#### [What needs to be done]
Once you find the line containing "R2: 820k (COM, N_17) -> none" in the data below, copy it and each following line exactly, up to and including the line containing "U1 pin OUT: none -> VDD", and nothing else.

#### [Data for this task]

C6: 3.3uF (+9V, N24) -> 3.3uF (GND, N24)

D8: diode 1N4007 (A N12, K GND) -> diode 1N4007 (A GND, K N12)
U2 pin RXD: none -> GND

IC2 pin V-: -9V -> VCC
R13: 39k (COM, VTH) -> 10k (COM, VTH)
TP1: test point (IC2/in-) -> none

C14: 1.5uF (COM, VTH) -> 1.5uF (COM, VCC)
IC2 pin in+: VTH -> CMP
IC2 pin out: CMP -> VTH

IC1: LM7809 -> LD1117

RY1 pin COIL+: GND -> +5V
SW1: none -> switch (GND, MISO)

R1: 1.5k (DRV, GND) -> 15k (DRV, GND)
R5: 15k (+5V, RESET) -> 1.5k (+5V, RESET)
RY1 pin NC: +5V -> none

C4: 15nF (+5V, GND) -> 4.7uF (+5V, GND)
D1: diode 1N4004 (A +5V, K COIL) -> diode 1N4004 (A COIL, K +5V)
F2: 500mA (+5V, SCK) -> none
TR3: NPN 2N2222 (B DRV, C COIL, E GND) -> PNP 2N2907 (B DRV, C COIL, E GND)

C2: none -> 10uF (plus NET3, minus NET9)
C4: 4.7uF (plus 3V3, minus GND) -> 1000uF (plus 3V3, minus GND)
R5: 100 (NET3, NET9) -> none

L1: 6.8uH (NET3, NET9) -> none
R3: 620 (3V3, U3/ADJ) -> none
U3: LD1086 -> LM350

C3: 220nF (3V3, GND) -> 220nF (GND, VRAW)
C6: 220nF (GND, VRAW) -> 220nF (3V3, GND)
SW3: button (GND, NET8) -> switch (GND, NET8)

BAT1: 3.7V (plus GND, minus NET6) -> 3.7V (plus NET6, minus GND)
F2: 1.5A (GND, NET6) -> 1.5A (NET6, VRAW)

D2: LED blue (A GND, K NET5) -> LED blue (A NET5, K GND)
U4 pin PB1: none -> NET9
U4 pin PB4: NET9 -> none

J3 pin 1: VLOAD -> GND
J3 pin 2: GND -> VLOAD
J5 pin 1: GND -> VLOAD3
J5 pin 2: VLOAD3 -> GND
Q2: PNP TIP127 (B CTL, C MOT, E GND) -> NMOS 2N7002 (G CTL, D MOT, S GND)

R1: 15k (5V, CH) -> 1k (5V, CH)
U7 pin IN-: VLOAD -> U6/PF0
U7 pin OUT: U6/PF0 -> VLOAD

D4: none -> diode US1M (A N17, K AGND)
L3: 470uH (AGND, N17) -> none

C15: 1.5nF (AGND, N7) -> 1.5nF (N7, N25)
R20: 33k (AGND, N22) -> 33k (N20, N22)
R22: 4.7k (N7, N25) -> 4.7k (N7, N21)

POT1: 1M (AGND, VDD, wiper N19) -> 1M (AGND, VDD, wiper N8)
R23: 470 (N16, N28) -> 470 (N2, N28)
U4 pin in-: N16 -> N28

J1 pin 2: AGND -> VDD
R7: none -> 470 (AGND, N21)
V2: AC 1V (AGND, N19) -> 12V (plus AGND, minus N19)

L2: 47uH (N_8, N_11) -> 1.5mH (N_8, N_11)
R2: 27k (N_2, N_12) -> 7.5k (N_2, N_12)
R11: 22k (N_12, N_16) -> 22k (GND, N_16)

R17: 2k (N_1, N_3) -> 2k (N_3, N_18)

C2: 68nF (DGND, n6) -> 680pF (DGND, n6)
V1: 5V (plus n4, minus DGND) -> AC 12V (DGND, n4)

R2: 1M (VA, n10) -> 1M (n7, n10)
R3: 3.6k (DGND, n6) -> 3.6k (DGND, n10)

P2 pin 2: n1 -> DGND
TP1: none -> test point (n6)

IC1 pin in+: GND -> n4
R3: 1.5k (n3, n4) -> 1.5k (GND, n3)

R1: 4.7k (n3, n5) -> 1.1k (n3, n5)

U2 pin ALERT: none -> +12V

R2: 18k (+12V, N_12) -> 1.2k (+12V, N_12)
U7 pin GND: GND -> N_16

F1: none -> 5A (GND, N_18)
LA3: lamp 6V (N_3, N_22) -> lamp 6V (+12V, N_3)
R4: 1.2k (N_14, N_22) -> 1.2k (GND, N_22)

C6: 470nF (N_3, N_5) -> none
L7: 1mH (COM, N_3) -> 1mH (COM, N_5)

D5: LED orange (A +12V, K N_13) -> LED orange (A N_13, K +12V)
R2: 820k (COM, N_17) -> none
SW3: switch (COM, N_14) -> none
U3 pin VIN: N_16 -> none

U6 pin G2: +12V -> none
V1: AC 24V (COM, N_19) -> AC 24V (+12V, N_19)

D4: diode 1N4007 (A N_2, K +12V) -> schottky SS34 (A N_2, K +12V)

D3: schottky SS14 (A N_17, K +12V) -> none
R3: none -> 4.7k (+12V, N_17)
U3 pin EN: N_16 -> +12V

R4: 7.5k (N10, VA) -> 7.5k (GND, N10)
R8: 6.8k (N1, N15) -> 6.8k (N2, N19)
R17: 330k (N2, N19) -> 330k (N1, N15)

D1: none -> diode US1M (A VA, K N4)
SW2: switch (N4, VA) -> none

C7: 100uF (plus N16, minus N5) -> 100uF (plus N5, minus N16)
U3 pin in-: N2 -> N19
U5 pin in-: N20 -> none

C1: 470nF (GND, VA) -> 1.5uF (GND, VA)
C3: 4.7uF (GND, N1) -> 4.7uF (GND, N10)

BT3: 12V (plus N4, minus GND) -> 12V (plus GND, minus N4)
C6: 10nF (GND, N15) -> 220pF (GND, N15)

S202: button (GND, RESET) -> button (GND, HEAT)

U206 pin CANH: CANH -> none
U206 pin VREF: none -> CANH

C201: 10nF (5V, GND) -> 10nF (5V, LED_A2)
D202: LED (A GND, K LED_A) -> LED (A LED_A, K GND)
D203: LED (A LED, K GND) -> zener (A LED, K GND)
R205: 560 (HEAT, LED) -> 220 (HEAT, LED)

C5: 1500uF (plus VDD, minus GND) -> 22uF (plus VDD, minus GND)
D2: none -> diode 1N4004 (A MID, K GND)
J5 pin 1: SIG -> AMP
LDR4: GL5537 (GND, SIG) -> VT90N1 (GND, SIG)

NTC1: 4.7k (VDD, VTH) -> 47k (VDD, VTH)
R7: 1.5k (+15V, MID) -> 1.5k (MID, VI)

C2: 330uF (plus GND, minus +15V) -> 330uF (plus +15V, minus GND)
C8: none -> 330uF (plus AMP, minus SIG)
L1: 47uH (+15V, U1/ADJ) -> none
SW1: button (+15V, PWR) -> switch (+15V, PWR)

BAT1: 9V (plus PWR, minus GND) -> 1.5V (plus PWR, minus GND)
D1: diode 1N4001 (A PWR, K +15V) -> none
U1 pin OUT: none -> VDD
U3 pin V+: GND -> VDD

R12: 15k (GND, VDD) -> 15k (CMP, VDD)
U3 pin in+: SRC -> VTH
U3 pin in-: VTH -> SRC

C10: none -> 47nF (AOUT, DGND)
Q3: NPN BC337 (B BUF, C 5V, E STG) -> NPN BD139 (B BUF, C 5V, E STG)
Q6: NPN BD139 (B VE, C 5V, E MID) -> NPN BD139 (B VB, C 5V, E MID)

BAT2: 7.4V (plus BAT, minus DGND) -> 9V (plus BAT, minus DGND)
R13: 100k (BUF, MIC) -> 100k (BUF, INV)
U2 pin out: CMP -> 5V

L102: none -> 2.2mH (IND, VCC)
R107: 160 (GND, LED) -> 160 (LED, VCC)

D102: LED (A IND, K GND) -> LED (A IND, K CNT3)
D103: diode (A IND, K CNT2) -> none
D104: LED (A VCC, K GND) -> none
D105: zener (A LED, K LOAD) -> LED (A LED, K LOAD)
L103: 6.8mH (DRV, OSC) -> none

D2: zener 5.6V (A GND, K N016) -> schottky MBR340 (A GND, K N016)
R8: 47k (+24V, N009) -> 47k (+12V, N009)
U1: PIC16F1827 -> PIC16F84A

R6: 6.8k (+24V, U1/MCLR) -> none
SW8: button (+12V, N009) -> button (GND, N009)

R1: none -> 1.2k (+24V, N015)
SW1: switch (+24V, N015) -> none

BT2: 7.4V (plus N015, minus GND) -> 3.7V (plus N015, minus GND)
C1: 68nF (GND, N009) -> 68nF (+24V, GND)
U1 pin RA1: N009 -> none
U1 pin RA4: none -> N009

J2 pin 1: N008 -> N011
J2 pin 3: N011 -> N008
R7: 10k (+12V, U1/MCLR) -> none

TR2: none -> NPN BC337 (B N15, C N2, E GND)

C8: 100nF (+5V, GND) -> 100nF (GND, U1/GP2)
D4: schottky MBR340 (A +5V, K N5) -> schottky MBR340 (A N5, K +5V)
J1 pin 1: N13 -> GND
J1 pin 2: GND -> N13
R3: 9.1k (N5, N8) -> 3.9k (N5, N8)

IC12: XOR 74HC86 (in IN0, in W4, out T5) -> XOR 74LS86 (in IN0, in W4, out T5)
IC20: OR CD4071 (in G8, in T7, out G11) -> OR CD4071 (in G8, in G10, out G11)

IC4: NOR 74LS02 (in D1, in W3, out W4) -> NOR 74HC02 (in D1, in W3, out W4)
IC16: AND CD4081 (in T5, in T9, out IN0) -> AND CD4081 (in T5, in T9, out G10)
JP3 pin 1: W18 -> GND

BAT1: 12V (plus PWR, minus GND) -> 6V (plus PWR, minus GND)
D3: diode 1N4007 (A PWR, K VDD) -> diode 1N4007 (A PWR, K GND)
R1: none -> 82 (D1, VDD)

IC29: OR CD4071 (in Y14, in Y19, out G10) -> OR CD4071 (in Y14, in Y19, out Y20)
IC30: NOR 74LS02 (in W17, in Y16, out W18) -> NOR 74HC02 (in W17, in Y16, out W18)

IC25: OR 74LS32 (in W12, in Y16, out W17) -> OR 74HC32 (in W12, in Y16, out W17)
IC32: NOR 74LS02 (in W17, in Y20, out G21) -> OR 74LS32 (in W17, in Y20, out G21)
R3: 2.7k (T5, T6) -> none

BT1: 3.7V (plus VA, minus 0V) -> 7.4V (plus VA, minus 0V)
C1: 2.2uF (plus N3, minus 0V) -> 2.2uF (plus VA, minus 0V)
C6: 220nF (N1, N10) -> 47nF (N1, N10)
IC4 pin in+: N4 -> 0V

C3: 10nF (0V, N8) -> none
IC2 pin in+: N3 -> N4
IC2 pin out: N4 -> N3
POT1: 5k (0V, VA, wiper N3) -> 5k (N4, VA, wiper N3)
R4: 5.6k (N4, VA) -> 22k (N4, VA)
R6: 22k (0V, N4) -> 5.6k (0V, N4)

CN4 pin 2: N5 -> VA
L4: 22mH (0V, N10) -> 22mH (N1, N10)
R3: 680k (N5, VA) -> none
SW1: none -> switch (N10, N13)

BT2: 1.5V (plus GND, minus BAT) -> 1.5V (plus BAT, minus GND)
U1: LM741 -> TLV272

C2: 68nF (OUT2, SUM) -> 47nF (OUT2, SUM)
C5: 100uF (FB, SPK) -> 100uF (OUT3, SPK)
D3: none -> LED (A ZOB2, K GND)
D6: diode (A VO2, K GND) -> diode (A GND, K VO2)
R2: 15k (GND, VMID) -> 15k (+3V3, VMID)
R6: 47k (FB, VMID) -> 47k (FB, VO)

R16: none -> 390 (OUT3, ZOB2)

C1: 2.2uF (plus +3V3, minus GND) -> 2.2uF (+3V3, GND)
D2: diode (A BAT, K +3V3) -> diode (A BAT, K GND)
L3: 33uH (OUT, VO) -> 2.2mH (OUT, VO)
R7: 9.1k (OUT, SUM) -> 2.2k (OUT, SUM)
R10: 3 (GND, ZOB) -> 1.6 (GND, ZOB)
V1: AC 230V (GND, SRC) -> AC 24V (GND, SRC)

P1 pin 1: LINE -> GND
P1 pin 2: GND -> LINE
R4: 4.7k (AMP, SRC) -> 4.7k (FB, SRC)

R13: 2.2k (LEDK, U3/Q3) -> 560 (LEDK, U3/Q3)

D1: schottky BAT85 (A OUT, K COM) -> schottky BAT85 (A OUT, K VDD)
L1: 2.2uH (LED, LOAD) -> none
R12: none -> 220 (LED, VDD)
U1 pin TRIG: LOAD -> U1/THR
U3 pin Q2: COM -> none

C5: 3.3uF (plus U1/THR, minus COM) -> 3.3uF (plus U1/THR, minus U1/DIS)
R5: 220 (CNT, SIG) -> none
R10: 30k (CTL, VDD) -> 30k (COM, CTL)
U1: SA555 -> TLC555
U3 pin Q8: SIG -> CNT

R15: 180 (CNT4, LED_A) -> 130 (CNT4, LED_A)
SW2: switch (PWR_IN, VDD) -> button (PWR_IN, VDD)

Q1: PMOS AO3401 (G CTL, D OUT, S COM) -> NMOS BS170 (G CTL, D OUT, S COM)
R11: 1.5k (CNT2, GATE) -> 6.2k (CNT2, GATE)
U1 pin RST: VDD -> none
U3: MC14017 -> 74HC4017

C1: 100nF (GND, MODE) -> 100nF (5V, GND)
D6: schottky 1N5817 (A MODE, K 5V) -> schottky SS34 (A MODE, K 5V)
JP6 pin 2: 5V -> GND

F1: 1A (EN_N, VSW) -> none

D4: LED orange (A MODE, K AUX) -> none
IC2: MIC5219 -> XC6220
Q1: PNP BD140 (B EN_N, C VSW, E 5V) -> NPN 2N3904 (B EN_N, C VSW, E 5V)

#### [Output of the exercise]
R2: 820k (COM, N_17) -> none
SW3: switch (COM, N_14) -> none
U3 pin VIN: N_16 -> none

U6 pin G2: +12V -> none
V1: AC 24V (COM, N_19) -> AC 24V (+12V, N_19)

D4: diode 1N4007 (A N_2, K +12V) -> schottky SS34 (A N_2, K +12V)

D3: schottky SS14 (A N_17, K +12V) -> none
R3: none -> 4.7k (+12V, N_17)
U3 pin EN: N_16 -> +12V

R4: 7.5k (N10, VA) -> 7.5k (GND, N10)
R8: 6.8k (N1, N15) -> 6.8k (N2, N19)
R17: 330k (N2, N19) -> 330k (N1, N15)

D1: none -> diode US1M (A VA, K N4)
SW2: switch (N4, VA) -> none

C7: 100uF (plus N16, minus N5) -> 100uF (plus N5, minus N16)
U3 pin in-: N2 -> N19
U5 pin in-: N20 -> none

C1: 470nF (GND, VA) -> 1.5uF (GND, VA)
C3: 4.7uF (GND, N1) -> 4.7uF (GND, N10)

BT3: 12V (plus N4, minus GND) -> 12V (plus GND, minus N4)
C6: 10nF (GND, N15) -> 220pF (GND, N15)

S202: button (GND, RESET) -> button (GND, HEAT)

U206 pin CANH: CANH -> none
U206 pin VREF: none -> CANH

C201: 10nF (5V, GND) -> 10nF (5V, LED_A2)
D202: LED (A GND, K LED_A) -> LED (A LED_A, K GND)
D203: LED (A LED, K GND) -> zener (A LED, K GND)
R205: 560 (HEAT, LED) -> 220 (HEAT, LED)

C5: 1500uF (plus VDD, minus GND) -> 22uF (plus VDD, minus GND)
D2: none -> diode 1N4004 (A MID, K GND)
J5 pin 1: SIG -> AMP
LDR4: GL5537 (GND, SIG) -> VT90N1 (GND, SIG)

NTC1: 4.7k (VDD, VTH) -> 47k (VDD, VTH)
R7: 1.5k (+15V, MID) -> 1.5k (MID, VI)

C2: 330uF (plus GND, minus +15V) -> 330uF (plus +15V, minus GND)
C8: none -> 330uF (plus AMP, minus SIG)
L1: 47uH (+15V, U1/ADJ) -> none
SW1: button (+15V, PWR) -> switch (+15V, PWR)

BAT1: 9V (plus PWR, minus GND) -> 1.5V (plus PWR, minus GND)
D1: diode 1N4001 (A PWR, K +15V) -> none
U1 pin OUT: none -> VDD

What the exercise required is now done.